> **WORK TO BE COMPLETED**
In the entries below, find the line with "old: Trommel (türkis)" and the line with "first_place: [510, 338, 552, 403]". Print those two and everything between them exactly, and nothing else.

START RECORDS TO USE

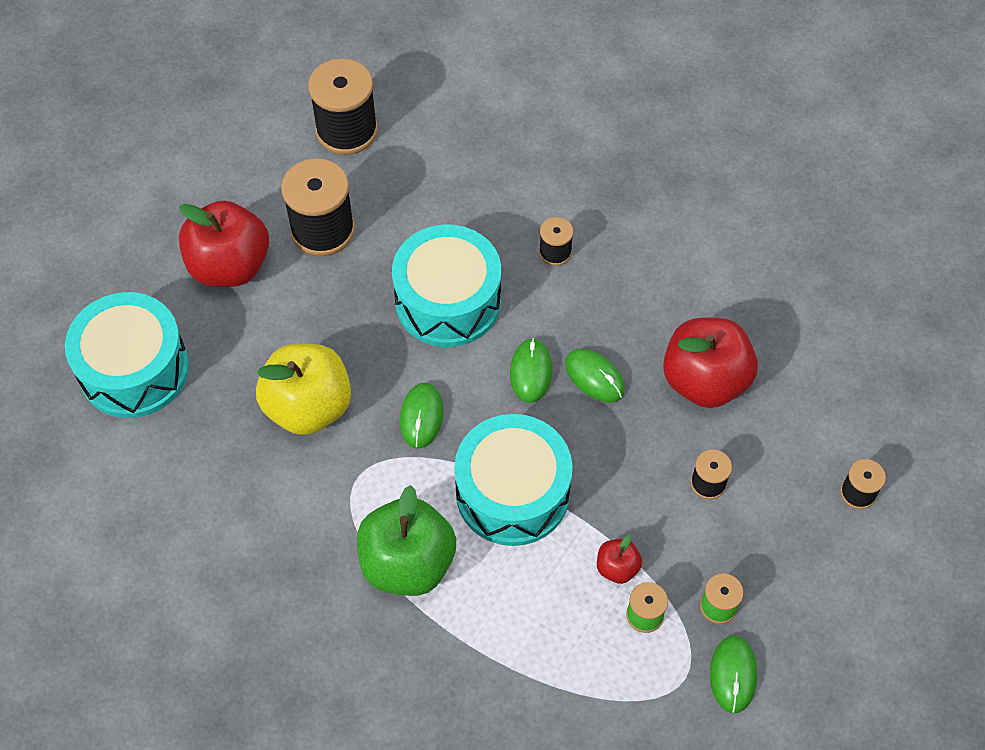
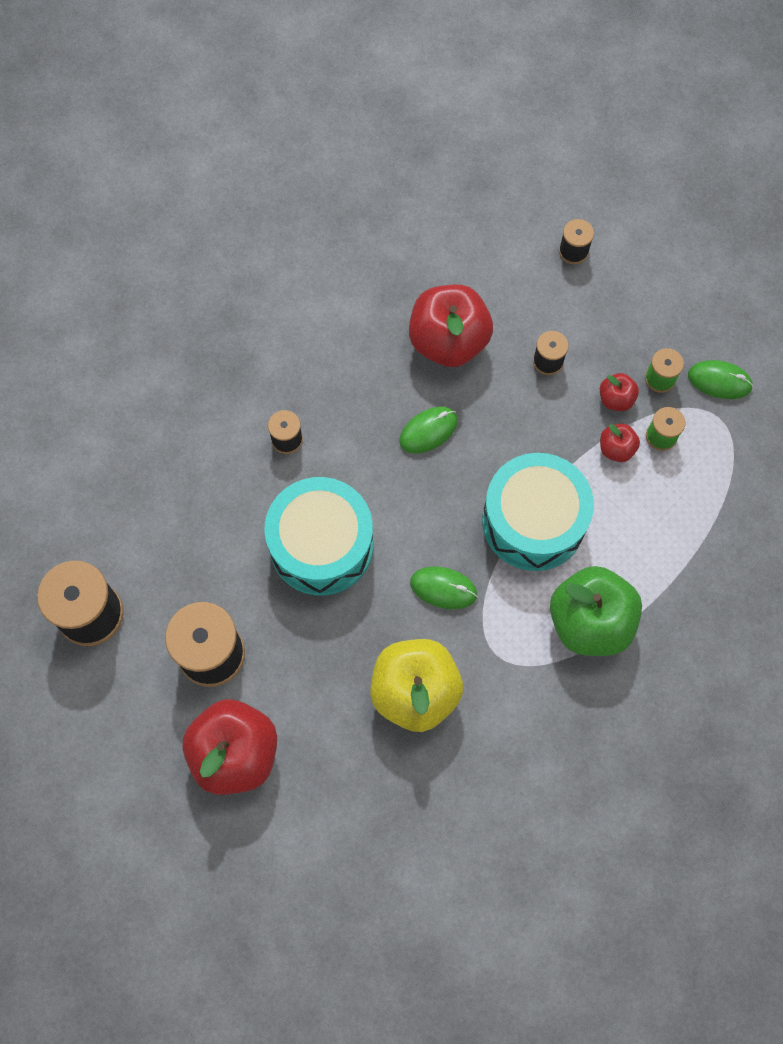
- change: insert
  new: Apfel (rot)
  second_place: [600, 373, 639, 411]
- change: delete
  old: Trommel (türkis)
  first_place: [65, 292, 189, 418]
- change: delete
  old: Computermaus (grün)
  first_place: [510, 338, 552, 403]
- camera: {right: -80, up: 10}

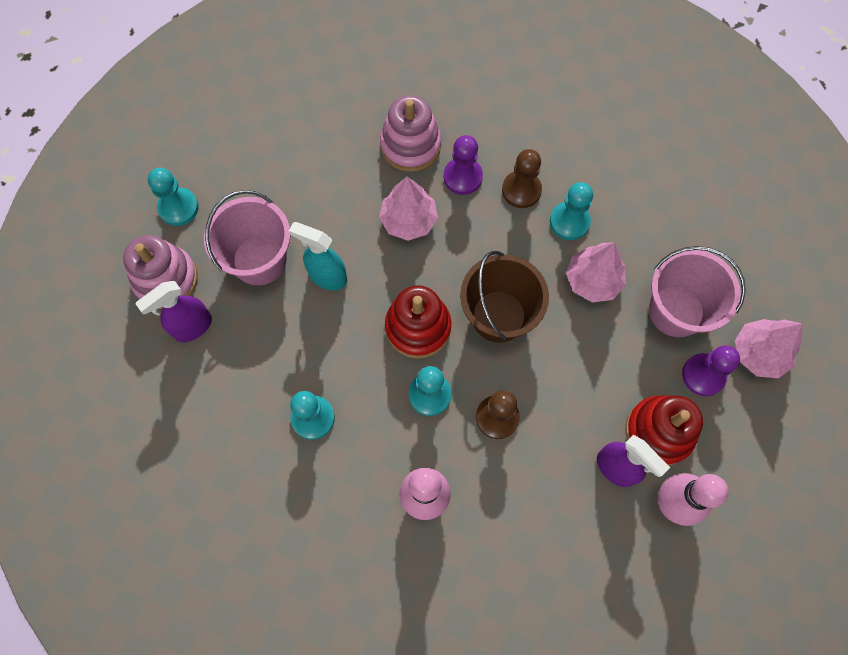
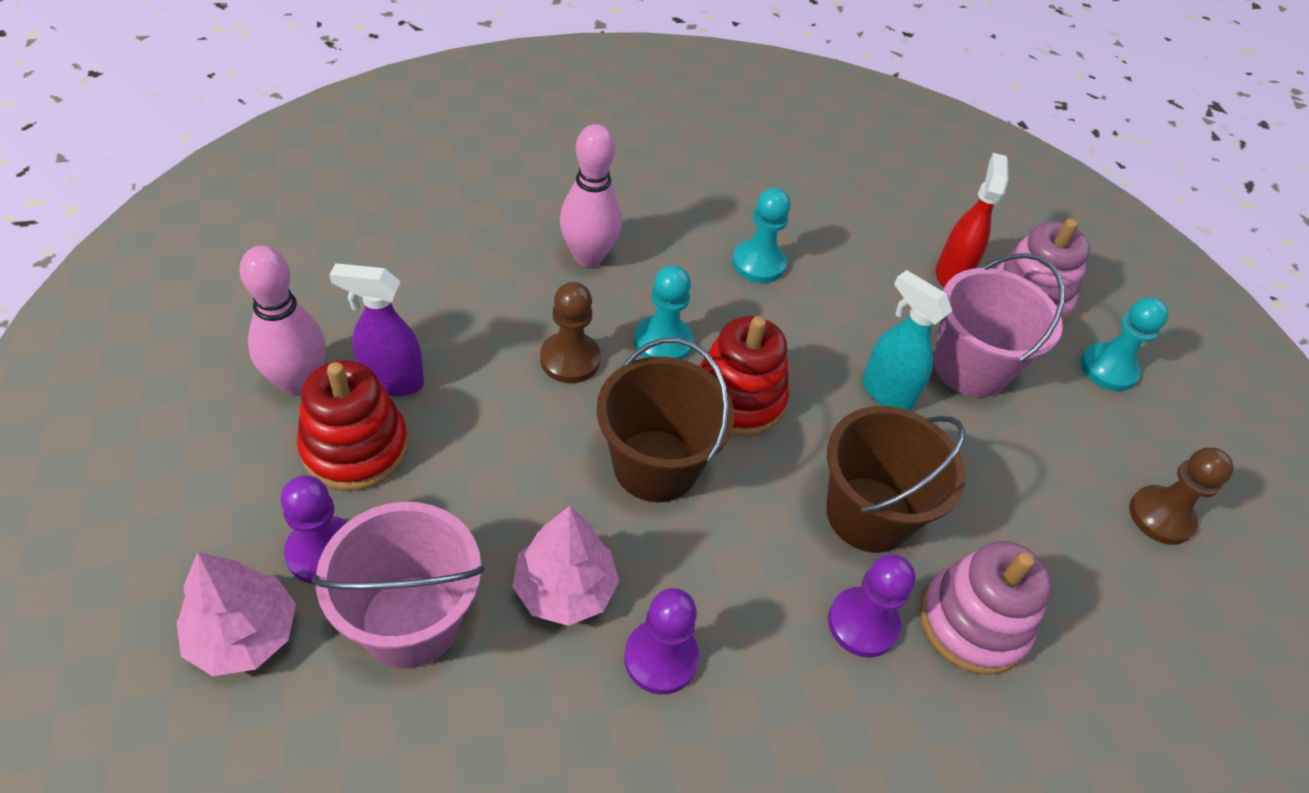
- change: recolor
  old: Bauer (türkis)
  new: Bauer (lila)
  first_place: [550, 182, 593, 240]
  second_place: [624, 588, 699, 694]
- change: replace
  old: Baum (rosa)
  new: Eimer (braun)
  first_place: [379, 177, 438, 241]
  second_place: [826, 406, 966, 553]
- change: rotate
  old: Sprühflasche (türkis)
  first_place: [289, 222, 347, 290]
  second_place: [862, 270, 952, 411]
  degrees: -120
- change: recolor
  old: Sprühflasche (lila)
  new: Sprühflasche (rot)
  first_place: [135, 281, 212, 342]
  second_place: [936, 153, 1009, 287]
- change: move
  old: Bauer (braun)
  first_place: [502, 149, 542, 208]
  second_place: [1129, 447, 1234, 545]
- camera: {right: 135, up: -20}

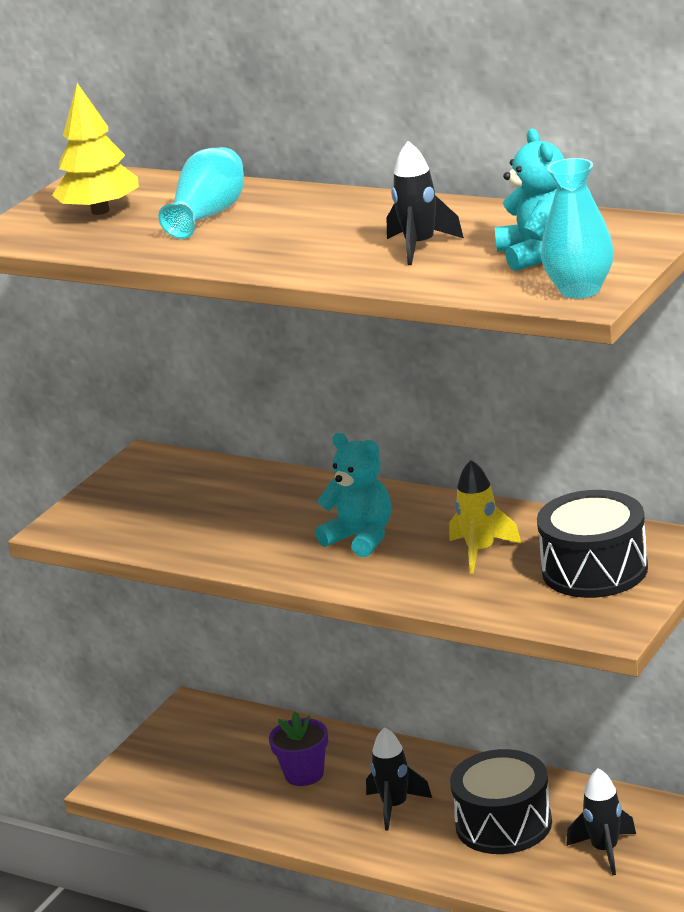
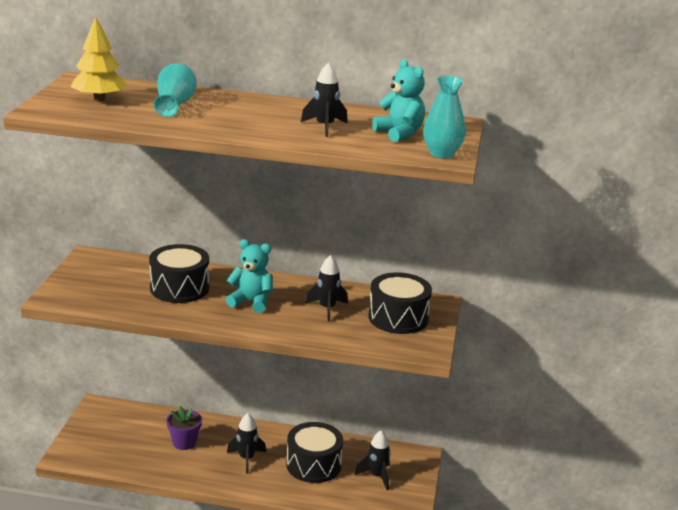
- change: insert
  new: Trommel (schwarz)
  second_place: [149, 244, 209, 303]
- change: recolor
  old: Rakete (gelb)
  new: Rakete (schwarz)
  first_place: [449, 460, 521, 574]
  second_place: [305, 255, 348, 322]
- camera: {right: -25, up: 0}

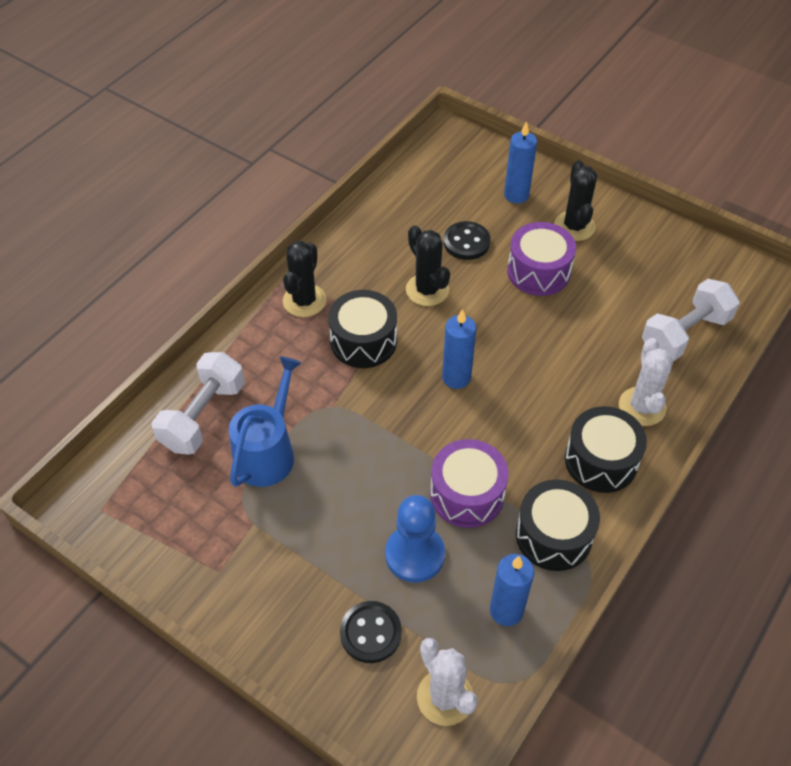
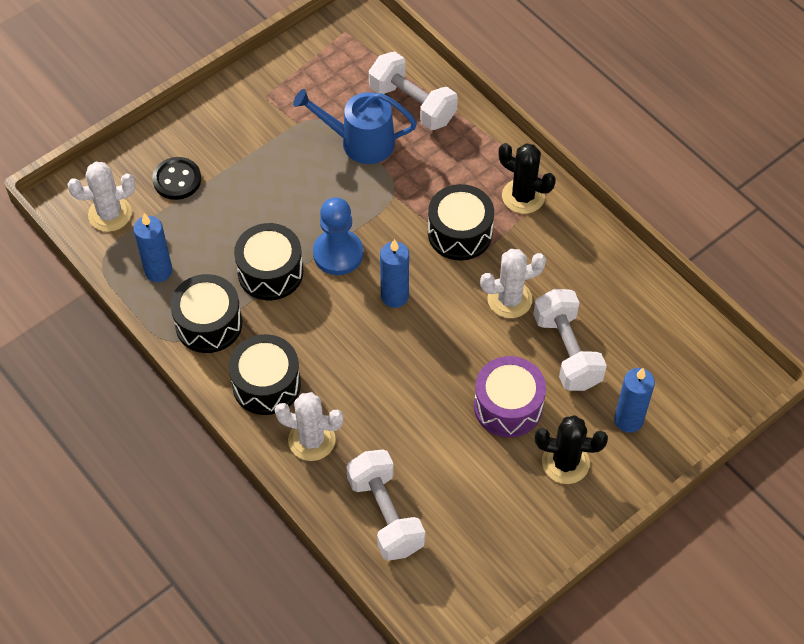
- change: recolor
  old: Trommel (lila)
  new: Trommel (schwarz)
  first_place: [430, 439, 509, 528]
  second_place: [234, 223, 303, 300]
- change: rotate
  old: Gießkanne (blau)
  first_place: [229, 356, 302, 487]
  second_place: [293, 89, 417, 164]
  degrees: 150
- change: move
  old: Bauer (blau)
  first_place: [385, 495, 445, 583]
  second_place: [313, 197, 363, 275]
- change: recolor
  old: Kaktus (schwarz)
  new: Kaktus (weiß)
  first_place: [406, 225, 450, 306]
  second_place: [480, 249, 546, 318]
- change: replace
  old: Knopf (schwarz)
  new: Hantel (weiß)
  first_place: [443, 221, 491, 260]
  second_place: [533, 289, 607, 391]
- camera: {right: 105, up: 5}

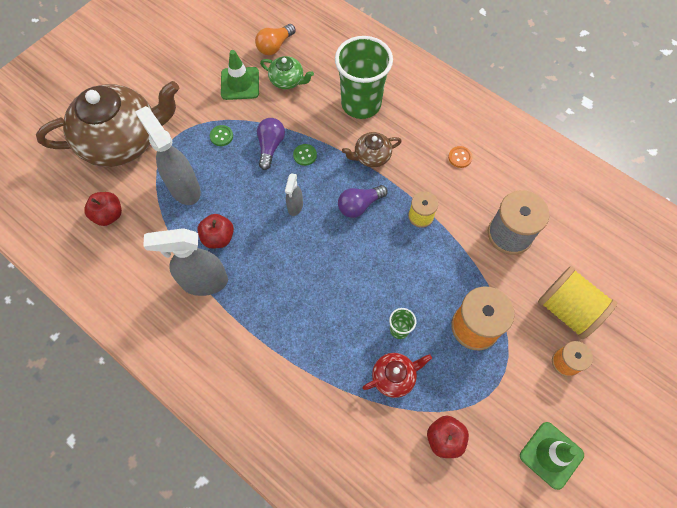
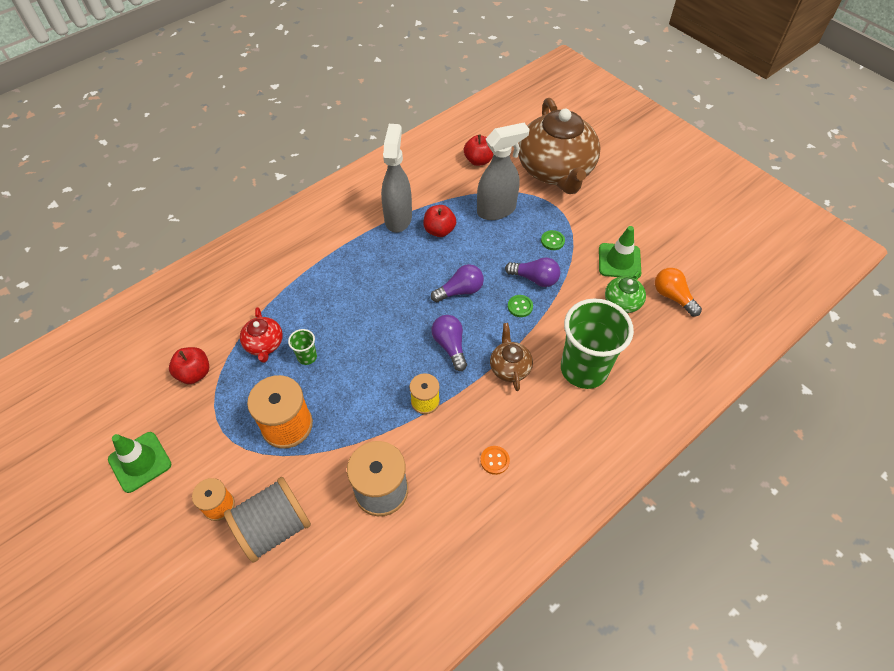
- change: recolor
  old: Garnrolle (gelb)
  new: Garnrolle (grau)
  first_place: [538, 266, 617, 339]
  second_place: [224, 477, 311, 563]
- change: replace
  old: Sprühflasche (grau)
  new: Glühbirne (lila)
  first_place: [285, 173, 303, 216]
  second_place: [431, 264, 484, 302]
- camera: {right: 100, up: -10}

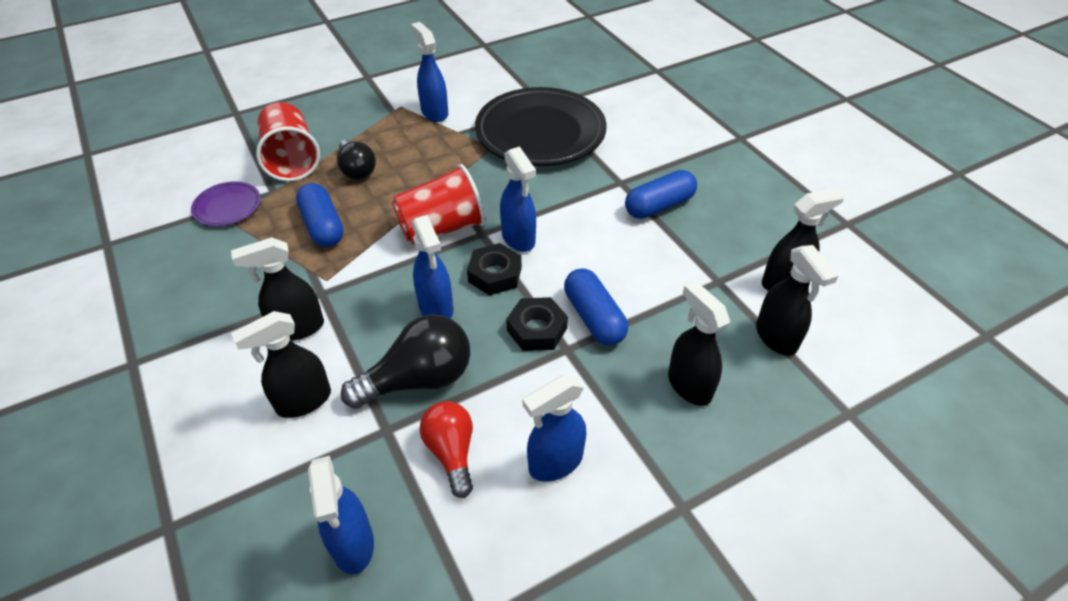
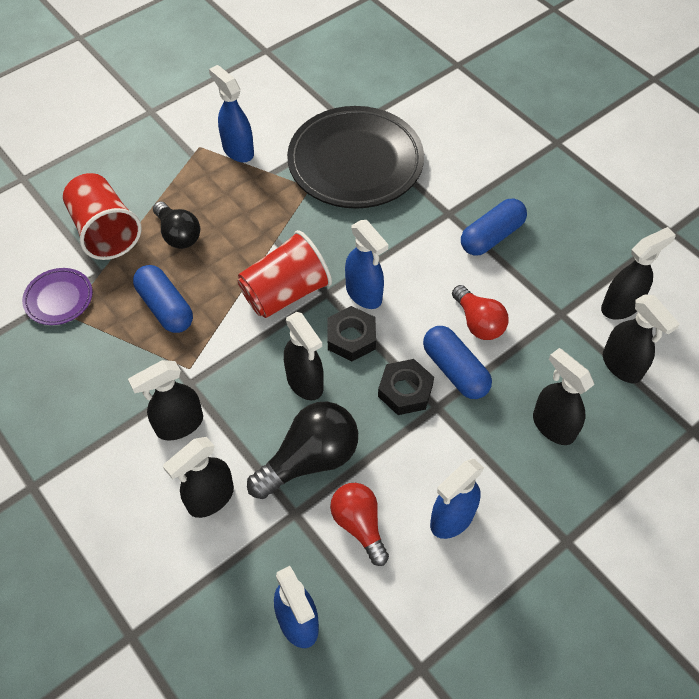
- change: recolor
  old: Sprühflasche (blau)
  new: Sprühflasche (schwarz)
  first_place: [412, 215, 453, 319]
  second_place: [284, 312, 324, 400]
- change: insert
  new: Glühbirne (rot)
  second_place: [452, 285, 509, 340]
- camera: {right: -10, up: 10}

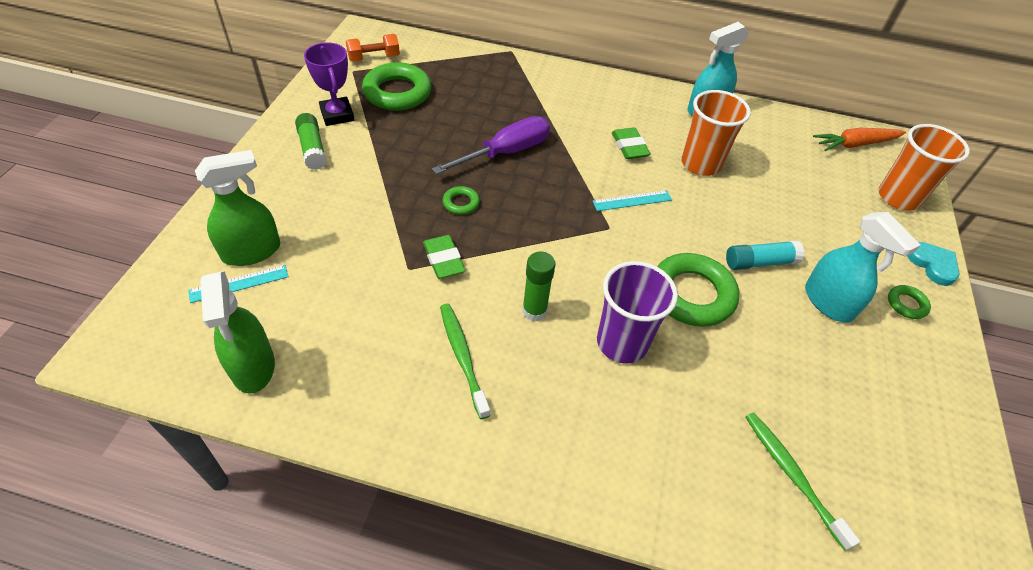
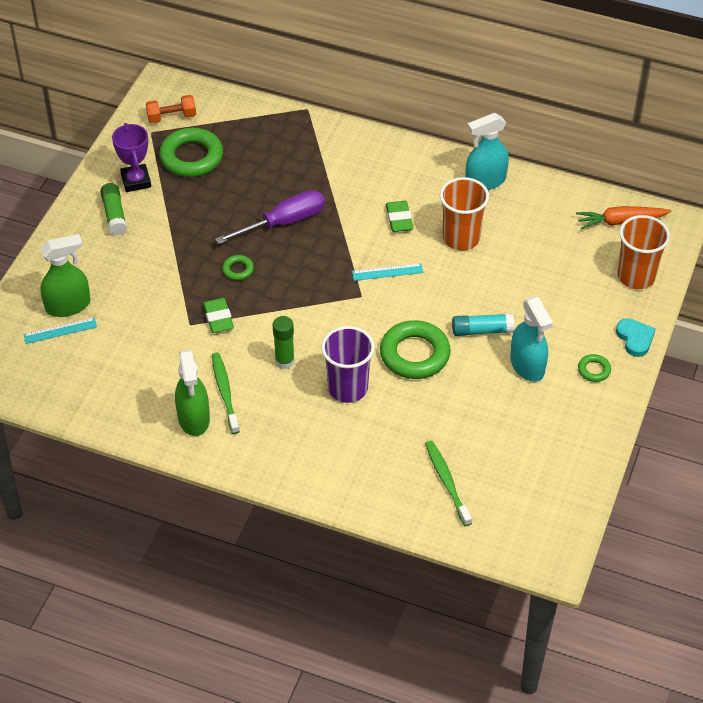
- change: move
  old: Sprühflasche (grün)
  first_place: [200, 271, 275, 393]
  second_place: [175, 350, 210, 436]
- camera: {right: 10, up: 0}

END RECORDS TO USE

> **PROBLEM SOLUTION**
  old: Trommel (türkis)
  first_place: [65, 292, 189, 418]
- change: delete
  old: Computermaus (grün)
  first_place: [510, 338, 552, 403]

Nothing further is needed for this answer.